▸ Work to complete: Look through the data below for the line with "DIGITS pin DIO: D13 -> D4" and the line with "DIGITS pin DIO: D8 -> D6", then output those two and all lines in between, exactly as written.

##### Exercise data

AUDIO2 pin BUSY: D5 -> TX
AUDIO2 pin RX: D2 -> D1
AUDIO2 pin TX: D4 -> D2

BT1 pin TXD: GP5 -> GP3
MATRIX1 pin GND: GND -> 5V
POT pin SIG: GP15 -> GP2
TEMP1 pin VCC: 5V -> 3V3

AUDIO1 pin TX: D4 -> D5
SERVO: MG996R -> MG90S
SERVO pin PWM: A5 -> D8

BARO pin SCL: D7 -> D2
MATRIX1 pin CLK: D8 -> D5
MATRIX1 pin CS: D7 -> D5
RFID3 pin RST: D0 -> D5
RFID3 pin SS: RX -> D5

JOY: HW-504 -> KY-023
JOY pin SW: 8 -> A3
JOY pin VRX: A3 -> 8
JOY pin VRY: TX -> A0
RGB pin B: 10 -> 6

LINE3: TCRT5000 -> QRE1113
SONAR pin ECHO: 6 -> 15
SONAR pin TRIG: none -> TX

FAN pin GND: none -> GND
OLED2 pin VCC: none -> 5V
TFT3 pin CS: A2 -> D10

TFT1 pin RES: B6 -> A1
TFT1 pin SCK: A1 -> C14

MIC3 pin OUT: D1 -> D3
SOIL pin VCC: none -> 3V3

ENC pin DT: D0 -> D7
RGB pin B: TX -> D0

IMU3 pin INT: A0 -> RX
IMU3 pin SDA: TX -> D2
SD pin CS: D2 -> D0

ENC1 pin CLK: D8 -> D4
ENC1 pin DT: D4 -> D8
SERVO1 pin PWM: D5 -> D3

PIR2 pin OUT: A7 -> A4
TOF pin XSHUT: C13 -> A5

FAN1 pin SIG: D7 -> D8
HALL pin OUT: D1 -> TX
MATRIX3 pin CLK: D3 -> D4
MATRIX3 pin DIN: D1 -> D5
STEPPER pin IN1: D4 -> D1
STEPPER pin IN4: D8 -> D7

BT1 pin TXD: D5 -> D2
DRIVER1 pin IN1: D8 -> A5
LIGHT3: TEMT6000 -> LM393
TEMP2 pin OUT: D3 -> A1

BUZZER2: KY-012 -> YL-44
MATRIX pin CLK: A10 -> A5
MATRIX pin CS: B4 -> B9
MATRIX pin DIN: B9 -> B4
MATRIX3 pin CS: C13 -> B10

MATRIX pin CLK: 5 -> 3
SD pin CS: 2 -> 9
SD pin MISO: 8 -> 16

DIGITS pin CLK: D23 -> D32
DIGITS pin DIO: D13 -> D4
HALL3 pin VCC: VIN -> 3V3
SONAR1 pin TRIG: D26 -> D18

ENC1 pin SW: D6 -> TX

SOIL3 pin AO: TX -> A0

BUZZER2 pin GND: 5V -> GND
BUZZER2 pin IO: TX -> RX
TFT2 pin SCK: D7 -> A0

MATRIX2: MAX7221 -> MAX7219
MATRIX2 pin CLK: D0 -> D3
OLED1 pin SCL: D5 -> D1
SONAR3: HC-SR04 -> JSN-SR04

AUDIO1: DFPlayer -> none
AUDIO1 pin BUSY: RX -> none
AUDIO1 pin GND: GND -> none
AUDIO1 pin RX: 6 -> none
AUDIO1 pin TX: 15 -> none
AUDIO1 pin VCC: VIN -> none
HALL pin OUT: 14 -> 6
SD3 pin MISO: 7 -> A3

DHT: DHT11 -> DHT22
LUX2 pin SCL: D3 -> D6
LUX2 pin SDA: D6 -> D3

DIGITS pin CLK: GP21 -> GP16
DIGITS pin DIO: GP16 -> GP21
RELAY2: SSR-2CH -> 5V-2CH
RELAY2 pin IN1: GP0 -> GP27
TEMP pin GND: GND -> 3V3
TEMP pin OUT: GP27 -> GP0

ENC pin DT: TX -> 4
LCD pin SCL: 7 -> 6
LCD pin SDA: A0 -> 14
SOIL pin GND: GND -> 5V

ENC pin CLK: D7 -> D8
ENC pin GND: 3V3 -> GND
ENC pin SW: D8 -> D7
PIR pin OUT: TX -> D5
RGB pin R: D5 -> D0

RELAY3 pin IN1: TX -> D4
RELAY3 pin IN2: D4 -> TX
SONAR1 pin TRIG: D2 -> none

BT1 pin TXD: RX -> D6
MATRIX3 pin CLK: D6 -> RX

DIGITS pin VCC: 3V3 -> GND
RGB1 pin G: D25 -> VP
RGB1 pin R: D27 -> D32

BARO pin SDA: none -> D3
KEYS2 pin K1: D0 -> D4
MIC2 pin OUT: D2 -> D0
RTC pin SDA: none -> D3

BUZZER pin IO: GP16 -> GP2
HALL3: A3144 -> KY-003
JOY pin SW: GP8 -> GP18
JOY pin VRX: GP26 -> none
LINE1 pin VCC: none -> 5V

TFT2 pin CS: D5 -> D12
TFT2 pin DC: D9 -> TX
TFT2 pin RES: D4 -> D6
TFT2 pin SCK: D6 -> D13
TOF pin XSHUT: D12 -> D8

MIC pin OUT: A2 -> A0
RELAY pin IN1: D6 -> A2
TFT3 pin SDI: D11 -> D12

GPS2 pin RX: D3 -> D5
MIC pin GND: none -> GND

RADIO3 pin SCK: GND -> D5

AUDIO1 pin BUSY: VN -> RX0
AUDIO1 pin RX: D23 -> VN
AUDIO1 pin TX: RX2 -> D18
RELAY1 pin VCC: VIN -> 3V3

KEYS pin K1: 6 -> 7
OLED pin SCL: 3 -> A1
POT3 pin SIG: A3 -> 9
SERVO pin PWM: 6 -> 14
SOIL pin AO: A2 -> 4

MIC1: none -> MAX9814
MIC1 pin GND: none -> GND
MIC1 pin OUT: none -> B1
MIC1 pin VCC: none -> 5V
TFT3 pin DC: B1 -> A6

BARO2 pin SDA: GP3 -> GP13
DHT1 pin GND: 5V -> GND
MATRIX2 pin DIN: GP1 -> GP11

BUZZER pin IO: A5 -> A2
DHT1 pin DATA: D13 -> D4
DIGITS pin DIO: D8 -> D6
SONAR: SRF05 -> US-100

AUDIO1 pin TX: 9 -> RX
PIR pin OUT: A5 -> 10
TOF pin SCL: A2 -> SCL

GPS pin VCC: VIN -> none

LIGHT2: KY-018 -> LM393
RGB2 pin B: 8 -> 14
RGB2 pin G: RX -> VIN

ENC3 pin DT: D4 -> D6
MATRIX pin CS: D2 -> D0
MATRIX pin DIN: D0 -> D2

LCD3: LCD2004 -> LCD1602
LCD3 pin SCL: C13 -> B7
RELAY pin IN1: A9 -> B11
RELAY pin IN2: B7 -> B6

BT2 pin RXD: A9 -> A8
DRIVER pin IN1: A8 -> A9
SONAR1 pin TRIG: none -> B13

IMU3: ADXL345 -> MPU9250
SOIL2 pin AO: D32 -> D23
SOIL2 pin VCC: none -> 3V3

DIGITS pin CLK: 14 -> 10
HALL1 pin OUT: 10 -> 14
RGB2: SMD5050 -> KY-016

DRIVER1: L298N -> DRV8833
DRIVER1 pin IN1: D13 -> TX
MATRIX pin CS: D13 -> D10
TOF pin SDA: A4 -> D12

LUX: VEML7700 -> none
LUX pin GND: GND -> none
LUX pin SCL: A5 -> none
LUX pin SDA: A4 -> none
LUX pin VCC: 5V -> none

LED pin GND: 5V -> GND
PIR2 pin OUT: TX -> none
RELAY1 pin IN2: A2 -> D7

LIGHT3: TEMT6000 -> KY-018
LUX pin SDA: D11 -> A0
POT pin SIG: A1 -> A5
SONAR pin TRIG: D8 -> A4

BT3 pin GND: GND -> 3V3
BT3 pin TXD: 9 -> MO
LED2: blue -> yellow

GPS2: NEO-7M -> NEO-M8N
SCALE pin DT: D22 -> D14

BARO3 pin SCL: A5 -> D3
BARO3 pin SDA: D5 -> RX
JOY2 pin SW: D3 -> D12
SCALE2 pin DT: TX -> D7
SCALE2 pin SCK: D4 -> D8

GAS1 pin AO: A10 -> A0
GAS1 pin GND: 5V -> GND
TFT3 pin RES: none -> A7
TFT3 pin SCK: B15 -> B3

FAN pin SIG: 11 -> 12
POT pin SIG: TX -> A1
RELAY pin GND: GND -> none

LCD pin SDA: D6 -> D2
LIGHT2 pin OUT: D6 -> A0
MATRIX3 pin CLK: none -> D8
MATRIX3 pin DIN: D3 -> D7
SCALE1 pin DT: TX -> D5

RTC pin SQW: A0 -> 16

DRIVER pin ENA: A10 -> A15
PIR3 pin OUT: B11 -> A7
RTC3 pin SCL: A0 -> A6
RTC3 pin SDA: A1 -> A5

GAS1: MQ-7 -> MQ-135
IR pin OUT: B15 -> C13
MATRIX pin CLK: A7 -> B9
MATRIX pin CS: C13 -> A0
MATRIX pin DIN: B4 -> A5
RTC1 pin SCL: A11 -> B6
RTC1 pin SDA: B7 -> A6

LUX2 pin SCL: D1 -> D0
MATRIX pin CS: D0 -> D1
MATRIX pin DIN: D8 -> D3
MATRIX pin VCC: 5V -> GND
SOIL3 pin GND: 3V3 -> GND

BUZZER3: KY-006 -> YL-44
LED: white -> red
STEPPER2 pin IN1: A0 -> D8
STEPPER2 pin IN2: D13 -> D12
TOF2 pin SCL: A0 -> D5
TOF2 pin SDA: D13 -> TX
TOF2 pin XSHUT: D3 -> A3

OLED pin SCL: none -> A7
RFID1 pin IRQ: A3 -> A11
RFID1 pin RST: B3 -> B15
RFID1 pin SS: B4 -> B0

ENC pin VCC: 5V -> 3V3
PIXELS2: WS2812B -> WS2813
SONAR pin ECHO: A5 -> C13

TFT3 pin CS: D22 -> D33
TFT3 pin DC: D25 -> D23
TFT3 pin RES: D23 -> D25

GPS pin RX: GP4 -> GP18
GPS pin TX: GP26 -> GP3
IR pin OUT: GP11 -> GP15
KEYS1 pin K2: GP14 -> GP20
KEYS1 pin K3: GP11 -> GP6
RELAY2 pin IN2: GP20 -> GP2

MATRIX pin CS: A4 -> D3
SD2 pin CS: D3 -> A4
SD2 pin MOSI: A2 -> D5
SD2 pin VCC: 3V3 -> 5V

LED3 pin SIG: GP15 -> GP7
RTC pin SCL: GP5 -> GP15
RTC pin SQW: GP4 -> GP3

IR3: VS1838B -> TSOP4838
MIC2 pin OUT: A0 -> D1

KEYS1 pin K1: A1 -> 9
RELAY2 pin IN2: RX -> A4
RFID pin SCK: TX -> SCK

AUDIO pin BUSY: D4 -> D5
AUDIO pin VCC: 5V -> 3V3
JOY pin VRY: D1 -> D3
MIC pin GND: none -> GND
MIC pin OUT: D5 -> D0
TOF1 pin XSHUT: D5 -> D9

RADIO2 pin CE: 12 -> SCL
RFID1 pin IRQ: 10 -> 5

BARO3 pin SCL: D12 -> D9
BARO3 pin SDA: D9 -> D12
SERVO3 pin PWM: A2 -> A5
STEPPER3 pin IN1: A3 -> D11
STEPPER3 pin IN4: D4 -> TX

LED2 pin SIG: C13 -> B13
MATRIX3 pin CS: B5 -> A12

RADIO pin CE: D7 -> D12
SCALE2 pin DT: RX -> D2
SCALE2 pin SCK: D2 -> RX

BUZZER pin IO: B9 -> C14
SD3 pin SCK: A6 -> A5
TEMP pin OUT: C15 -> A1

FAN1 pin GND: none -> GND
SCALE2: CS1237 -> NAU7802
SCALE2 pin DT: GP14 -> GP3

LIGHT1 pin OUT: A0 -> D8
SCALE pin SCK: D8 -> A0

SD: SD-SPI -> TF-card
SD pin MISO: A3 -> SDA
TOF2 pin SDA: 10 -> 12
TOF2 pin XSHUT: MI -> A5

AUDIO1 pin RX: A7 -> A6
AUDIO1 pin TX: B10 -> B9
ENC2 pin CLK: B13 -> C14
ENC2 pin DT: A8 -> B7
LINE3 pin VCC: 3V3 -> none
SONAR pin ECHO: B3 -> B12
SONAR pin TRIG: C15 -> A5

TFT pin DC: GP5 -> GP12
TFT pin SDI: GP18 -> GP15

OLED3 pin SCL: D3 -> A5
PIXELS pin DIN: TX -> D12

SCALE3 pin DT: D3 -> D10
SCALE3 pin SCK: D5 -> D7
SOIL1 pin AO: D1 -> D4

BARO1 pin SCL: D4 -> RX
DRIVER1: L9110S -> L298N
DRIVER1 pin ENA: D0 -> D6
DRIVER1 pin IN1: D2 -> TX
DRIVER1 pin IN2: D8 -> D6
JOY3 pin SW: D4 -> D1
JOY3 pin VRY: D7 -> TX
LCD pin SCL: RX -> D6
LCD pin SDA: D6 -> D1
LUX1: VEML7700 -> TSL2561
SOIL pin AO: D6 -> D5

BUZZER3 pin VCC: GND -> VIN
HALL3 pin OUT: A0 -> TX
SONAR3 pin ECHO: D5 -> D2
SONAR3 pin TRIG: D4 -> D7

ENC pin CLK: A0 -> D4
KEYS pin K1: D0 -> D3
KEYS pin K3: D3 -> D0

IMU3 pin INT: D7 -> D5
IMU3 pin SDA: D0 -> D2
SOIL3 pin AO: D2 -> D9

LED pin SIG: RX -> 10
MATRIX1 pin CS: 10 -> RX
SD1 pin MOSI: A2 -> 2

##########

▸ Exercise solution:
DIGITS pin DIO: D13 -> D4
HALL3 pin VCC: VIN -> 3V3
SONAR1 pin TRIG: D26 -> D18

ENC1 pin SW: D6 -> TX

SOIL3 pin AO: TX -> A0

BUZZER2 pin GND: 5V -> GND
BUZZER2 pin IO: TX -> RX
TFT2 pin SCK: D7 -> A0

MATRIX2: MAX7221 -> MAX7219
MATRIX2 pin CLK: D0 -> D3
OLED1 pin SCL: D5 -> D1
SONAR3: HC-SR04 -> JSN-SR04

AUDIO1: DFPlayer -> none
AUDIO1 pin BUSY: RX -> none
AUDIO1 pin GND: GND -> none
AUDIO1 pin RX: 6 -> none
AUDIO1 pin TX: 15 -> none
AUDIO1 pin VCC: VIN -> none
HALL pin OUT: 14 -> 6
SD3 pin MISO: 7 -> A3

DHT: DHT11 -> DHT22
LUX2 pin SCL: D3 -> D6
LUX2 pin SDA: D6 -> D3

DIGITS pin CLK: GP21 -> GP16
DIGITS pin DIO: GP16 -> GP21
RELAY2: SSR-2CH -> 5V-2CH
RELAY2 pin IN1: GP0 -> GP27
TEMP pin GND: GND -> 3V3
TEMP pin OUT: GP27 -> GP0

ENC pin DT: TX -> 4
LCD pin SCL: 7 -> 6
LCD pin SDA: A0 -> 14
SOIL pin GND: GND -> 5V

ENC pin CLK: D7 -> D8
ENC pin GND: 3V3 -> GND
ENC pin SW: D8 -> D7
PIR pin OUT: TX -> D5
RGB pin R: D5 -> D0

RELAY3 pin IN1: TX -> D4
RELAY3 pin IN2: D4 -> TX
SONAR1 pin TRIG: D2 -> none

BT1 pin TXD: RX -> D6
MATRIX3 pin CLK: D6 -> RX

DIGITS pin VCC: 3V3 -> GND
RGB1 pin G: D25 -> VP
RGB1 pin R: D27 -> D32

BARO pin SDA: none -> D3
KEYS2 pin K1: D0 -> D4
MIC2 pin OUT: D2 -> D0
RTC pin SDA: none -> D3

BUZZER pin IO: GP16 -> GP2
HALL3: A3144 -> KY-003
JOY pin SW: GP8 -> GP18
JOY pin VRX: GP26 -> none
LINE1 pin VCC: none -> 5V

TFT2 pin CS: D5 -> D12
TFT2 pin DC: D9 -> TX
TFT2 pin RES: D4 -> D6
TFT2 pin SCK: D6 -> D13
TOF pin XSHUT: D12 -> D8

MIC pin OUT: A2 -> A0
RELAY pin IN1: D6 -> A2
TFT3 pin SDI: D11 -> D12

GPS2 pin RX: D3 -> D5
MIC pin GND: none -> GND

RADIO3 pin SCK: GND -> D5

AUDIO1 pin BUSY: VN -> RX0
AUDIO1 pin RX: D23 -> VN
AUDIO1 pin TX: RX2 -> D18
RELAY1 pin VCC: VIN -> 3V3

KEYS pin K1: 6 -> 7
OLED pin SCL: 3 -> A1
POT3 pin SIG: A3 -> 9
SERVO pin PWM: 6 -> 14
SOIL pin AO: A2 -> 4

MIC1: none -> MAX9814
MIC1 pin GND: none -> GND
MIC1 pin OUT: none -> B1
MIC1 pin VCC: none -> 5V
TFT3 pin DC: B1 -> A6

BARO2 pin SDA: GP3 -> GP13
DHT1 pin GND: 5V -> GND
MATRIX2 pin DIN: GP1 -> GP11

BUZZER pin IO: A5 -> A2
DHT1 pin DATA: D13 -> D4
DIGITS pin DIO: D8 -> D6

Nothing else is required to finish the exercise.